* Prompt: Restate the listing below word for word, and leave its pictures behind.

[Start of Attachment]

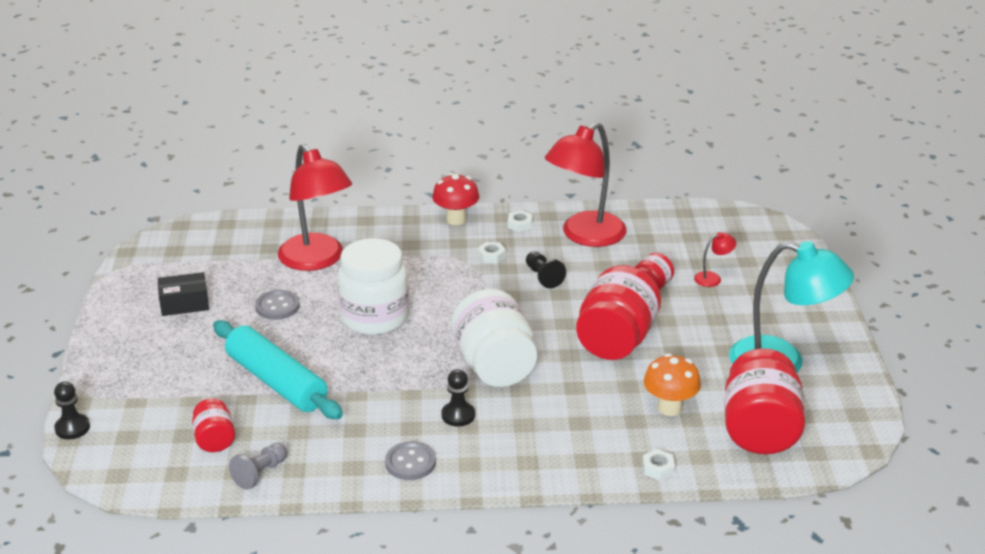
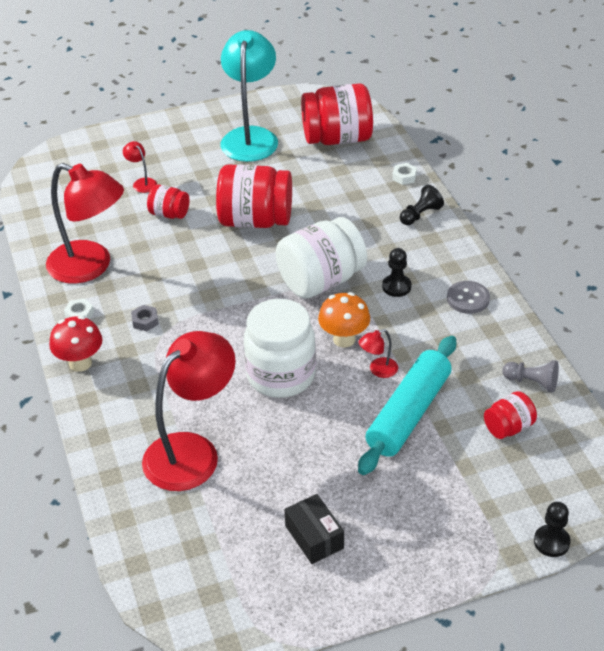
camera: 105 degrees left, 10 degrees up
grey button [255,290,300,320] -> none
white nut [478,242,506,264] -> grey nut [131,305,159,331]
black pawn [526,251,566,288] -> black pawn moved to [400,185,444,225]
orange mushroom [644,354,701,416] -> orange mushroom moved to [318,292,370,348]
none -> red lamp [359,329,398,378]

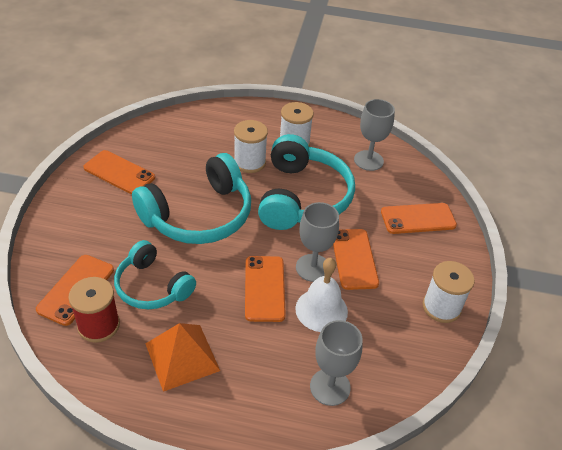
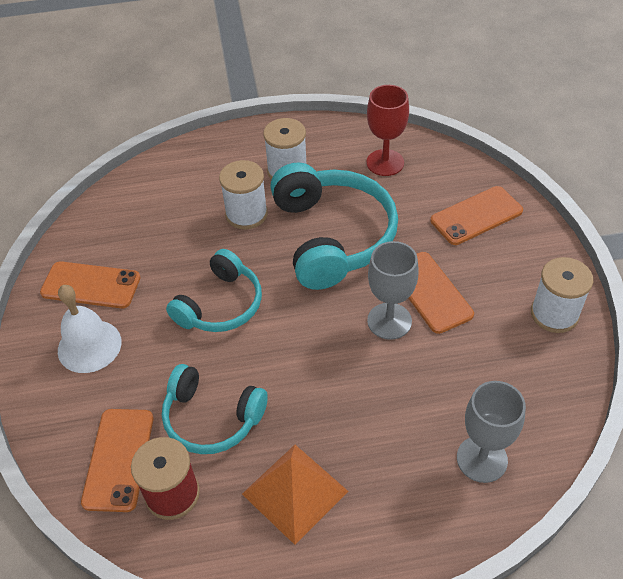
camera: 15 degrees left, 5 degrees up
turquoise headphones [132,153,251,244] -> turquoise headphones [166,249,262,332], size x0.62
orange phone [245,256,286,322] -> none
white bell [295,258,348,332] -> white bell moved to [58,285,122,373]
grey goblet [354,99,395,171] -> red goblet [366,85,409,176]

[End of Attachment]

* Your response:
camera: 105 degrees left, 10 degrees up
grey button [255,290,300,320] -> none
white nut [478,242,506,264] -> grey nut [131,305,159,331]
black pawn [526,251,566,288] -> black pawn moved to [400,185,444,225]
orange mushroom [644,354,701,416] -> orange mushroom moved to [318,292,370,348]
none -> red lamp [359,329,398,378]

camera: 15 degrees left, 5 degrees up
turquoise headphones [132,153,251,244] -> turquoise headphones [166,249,262,332], size x0.62
orange phone [245,256,286,322] -> none
white bell [295,258,348,332] -> white bell moved to [58,285,122,373]
grey goblet [354,99,395,171] -> red goblet [366,85,409,176]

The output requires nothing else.